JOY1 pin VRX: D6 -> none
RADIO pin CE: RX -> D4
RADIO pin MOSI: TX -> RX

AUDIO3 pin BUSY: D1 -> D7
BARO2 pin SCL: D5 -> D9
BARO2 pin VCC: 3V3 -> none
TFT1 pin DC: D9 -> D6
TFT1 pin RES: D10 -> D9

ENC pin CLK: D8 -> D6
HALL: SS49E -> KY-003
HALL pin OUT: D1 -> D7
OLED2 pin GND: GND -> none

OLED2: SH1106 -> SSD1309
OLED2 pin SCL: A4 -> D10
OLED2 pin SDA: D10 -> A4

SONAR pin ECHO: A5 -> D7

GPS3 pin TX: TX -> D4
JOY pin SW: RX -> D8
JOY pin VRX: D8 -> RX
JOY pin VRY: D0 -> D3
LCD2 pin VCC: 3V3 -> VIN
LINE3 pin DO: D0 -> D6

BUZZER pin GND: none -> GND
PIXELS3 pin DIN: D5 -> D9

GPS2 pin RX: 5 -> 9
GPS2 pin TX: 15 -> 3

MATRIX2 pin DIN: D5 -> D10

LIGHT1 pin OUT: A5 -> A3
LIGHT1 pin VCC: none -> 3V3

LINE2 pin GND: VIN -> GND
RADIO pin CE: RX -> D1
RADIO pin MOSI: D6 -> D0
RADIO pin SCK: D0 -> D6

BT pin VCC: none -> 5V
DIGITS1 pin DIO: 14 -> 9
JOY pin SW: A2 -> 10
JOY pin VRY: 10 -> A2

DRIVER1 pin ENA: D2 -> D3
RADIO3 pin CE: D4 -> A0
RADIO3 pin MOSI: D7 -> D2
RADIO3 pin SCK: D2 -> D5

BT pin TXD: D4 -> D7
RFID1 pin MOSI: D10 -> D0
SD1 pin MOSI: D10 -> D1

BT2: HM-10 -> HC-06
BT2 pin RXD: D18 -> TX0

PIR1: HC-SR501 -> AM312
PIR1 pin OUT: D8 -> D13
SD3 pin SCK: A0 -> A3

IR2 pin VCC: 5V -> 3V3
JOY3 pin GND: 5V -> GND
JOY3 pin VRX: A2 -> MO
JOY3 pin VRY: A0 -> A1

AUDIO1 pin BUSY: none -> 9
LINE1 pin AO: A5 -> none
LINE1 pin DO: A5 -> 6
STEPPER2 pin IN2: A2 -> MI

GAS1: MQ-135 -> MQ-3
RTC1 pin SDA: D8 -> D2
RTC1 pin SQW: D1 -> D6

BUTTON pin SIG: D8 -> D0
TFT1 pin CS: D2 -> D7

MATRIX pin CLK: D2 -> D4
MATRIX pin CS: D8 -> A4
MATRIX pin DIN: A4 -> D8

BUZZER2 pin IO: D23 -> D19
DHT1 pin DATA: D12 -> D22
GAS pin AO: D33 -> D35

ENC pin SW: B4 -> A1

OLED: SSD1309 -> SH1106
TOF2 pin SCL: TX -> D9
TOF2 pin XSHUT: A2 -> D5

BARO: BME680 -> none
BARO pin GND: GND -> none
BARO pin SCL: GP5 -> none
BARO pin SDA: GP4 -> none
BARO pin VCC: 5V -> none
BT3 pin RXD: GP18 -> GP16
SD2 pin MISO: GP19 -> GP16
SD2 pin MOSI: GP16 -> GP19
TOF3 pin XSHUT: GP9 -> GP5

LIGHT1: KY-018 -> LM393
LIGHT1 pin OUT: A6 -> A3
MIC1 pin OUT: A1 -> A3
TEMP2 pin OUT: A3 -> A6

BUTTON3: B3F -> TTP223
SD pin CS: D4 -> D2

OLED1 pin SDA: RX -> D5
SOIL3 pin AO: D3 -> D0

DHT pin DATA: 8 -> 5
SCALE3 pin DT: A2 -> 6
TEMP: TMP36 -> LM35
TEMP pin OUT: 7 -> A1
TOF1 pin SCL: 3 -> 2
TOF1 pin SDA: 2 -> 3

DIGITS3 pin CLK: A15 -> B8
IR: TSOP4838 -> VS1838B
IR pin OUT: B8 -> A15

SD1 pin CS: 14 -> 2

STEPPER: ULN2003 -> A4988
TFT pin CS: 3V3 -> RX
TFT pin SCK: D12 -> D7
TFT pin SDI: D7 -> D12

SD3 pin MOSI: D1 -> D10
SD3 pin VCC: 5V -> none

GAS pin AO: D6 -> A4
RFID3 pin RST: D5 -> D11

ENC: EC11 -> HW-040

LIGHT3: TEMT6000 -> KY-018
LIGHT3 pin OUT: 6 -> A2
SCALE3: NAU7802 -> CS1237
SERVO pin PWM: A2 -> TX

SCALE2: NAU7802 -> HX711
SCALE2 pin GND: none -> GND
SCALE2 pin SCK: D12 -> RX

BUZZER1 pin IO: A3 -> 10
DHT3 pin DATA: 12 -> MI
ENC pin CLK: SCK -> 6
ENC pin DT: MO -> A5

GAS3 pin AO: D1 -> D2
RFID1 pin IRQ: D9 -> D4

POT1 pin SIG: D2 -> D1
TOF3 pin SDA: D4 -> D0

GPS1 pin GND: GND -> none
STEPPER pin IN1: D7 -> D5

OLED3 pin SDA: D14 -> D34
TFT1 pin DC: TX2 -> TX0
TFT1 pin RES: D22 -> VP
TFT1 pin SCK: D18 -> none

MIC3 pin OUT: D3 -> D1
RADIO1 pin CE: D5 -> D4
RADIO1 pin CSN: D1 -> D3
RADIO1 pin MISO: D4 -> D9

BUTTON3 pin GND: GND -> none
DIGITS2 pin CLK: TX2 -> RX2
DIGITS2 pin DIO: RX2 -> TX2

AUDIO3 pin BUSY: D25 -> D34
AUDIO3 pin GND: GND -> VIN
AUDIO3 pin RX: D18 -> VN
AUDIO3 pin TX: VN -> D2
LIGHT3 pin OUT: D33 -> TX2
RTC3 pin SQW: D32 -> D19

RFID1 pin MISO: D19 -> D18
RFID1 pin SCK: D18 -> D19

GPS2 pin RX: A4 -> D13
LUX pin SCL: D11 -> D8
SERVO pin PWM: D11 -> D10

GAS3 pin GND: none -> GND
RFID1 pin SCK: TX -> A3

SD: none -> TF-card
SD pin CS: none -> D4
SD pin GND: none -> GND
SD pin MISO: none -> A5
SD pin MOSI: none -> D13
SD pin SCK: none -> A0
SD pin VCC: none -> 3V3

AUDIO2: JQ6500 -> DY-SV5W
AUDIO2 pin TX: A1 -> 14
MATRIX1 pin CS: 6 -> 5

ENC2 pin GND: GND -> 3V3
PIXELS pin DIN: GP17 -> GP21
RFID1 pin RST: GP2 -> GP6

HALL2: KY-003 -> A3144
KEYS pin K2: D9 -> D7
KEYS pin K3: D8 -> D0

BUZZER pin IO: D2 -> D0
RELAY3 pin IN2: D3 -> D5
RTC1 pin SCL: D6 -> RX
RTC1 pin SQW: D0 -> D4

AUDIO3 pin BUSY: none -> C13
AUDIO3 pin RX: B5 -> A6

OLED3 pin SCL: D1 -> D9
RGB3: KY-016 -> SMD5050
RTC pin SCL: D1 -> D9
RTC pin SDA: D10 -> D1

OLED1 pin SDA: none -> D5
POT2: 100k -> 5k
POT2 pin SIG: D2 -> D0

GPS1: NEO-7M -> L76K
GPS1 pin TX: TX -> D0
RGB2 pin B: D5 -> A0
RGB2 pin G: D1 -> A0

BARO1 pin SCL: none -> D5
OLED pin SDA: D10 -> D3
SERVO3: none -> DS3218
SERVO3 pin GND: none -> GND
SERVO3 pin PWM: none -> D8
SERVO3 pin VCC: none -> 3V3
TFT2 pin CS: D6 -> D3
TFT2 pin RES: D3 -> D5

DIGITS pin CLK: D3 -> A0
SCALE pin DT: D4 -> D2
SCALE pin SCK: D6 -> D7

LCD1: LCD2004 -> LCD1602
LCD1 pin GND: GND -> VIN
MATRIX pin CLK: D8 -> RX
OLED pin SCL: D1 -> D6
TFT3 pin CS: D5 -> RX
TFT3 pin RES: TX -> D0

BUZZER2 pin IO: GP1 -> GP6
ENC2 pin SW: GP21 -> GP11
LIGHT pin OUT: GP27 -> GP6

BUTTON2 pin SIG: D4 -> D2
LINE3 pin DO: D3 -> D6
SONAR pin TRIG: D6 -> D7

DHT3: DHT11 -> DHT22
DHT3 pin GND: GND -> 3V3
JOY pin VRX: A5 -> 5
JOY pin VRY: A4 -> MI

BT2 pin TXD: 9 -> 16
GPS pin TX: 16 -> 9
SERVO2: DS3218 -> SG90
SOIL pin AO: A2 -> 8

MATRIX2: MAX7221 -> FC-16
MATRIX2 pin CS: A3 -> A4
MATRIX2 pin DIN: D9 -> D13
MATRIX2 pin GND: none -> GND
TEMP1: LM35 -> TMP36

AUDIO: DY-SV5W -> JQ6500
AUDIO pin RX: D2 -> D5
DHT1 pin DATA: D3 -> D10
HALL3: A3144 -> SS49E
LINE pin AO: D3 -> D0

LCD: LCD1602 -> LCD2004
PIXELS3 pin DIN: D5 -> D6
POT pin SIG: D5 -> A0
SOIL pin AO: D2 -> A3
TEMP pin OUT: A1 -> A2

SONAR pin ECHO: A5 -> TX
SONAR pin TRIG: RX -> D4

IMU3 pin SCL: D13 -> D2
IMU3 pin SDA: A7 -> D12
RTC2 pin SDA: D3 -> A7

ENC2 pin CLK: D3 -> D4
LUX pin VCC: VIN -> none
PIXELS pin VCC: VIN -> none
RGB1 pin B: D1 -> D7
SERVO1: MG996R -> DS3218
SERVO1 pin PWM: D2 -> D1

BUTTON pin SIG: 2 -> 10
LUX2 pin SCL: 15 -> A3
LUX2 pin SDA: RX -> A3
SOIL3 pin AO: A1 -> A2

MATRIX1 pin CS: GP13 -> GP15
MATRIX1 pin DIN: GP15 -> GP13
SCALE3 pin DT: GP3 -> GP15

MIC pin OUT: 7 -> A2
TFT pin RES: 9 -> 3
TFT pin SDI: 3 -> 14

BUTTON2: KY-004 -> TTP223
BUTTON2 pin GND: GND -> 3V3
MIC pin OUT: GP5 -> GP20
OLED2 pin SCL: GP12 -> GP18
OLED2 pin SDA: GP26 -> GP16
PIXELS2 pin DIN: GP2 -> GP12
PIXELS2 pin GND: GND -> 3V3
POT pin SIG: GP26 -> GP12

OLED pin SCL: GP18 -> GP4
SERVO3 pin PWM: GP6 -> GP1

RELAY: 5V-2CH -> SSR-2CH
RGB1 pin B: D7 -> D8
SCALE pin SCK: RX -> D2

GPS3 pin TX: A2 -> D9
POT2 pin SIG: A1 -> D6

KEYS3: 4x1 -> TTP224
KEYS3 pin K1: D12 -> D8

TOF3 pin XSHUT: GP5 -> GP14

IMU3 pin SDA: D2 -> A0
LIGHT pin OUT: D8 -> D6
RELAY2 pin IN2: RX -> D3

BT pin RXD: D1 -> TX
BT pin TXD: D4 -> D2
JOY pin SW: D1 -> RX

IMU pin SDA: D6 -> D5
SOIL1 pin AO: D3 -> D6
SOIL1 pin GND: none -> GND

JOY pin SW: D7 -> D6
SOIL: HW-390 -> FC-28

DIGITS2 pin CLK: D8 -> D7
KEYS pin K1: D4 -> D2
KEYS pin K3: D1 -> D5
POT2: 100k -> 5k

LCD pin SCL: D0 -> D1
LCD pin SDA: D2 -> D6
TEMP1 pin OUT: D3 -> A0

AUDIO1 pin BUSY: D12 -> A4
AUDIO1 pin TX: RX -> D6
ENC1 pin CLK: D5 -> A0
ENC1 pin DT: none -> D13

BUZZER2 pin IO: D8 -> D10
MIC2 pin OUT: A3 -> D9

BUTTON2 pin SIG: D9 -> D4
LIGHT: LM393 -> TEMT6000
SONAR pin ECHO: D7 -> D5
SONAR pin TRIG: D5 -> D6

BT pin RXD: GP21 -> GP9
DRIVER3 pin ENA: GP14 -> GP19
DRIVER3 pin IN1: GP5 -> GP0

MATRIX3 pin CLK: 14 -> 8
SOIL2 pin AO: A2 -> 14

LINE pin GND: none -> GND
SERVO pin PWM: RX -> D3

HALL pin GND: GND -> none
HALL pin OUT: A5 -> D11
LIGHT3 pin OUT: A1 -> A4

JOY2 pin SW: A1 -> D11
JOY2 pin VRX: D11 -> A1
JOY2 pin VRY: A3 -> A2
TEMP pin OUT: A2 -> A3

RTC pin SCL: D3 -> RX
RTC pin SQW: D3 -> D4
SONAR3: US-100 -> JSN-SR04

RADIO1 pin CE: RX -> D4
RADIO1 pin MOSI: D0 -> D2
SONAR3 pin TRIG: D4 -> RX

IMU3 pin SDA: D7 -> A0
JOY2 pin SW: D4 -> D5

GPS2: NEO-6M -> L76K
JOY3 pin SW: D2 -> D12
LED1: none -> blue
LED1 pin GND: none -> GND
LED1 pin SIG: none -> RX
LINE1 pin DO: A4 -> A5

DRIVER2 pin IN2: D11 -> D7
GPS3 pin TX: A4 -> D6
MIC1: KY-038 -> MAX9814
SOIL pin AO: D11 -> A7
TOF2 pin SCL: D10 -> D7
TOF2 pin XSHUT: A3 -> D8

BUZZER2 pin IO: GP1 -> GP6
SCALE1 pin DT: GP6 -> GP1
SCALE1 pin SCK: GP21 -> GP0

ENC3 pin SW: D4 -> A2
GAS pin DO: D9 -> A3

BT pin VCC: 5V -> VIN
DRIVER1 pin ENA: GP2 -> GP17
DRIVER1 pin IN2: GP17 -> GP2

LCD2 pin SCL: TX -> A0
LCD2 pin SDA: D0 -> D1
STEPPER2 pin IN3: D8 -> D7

**What this task involves**
Above are the records. Print exactly, and only, the lines from the line with "RADIO pin CE: RX -> D1" to the line with "BT pin TXD: D4 -> D7", both inclusive.

**Answer section**
RADIO pin CE: RX -> D1
RADIO pin MOSI: D6 -> D0
RADIO pin SCK: D0 -> D6

BT pin VCC: none -> 5V
DIGITS1 pin DIO: 14 -> 9
JOY pin SW: A2 -> 10
JOY pin VRY: 10 -> A2

DRIVER1 pin ENA: D2 -> D3
RADIO3 pin CE: D4 -> A0
RADIO3 pin MOSI: D7 -> D2
RADIO3 pin SCK: D2 -> D5

BT pin TXD: D4 -> D7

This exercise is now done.